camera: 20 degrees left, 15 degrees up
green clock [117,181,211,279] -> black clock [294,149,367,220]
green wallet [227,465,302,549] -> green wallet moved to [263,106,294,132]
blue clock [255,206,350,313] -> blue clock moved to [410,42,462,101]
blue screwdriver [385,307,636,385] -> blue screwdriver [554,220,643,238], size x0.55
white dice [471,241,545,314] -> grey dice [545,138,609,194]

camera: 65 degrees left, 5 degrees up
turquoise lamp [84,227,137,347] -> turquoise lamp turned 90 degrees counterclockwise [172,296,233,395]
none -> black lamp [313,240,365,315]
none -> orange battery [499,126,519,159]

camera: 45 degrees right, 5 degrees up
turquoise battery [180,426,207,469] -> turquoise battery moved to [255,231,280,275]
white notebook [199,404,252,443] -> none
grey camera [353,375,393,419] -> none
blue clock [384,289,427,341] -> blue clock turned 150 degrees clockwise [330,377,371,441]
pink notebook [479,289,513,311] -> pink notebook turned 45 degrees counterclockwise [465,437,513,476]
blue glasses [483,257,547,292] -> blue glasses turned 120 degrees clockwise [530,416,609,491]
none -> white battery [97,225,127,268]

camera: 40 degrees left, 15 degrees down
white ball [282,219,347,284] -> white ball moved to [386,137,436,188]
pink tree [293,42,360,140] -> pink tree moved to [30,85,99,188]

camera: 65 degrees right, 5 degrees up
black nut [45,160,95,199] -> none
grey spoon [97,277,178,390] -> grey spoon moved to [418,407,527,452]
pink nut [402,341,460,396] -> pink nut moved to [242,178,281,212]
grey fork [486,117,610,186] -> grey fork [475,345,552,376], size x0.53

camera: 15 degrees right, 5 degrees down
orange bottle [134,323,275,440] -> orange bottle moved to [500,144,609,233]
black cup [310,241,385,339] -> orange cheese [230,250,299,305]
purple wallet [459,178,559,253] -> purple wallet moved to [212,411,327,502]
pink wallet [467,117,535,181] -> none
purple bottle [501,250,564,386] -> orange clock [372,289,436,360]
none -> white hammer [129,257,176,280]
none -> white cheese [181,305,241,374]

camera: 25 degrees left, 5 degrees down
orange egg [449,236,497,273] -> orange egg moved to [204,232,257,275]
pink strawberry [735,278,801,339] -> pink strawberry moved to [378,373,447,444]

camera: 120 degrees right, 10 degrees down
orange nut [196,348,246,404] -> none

☆ ☆ ☆ ☆ ☆ ☆ ☆

### What you need to do
Once the line containing "blue clock [384,289,427,341]" has been written out, please stop; every line before it, back to the first line of the records above, should be given exactly.

### Solution to this problem
camera: 20 degrees left, 15 degrees up
green clock [117,181,211,279] -> black clock [294,149,367,220]
green wallet [227,465,302,549] -> green wallet moved to [263,106,294,132]
blue clock [255,206,350,313] -> blue clock moved to [410,42,462,101]
blue screwdriver [385,307,636,385] -> blue screwdriver [554,220,643,238], size x0.55
white dice [471,241,545,314] -> grey dice [545,138,609,194]

camera: 65 degrees left, 5 degrees up
turquoise lamp [84,227,137,347] -> turquoise lamp turned 90 degrees counterclockwise [172,296,233,395]
none -> black lamp [313,240,365,315]
none -> orange battery [499,126,519,159]

camera: 45 degrees right, 5 degrees up
turquoise battery [180,426,207,469] -> turquoise battery moved to [255,231,280,275]
white notebook [199,404,252,443] -> none
grey camera [353,375,393,419] -> none
blue clock [384,289,427,341] -> blue clock turned 150 degrees clockwise [330,377,371,441]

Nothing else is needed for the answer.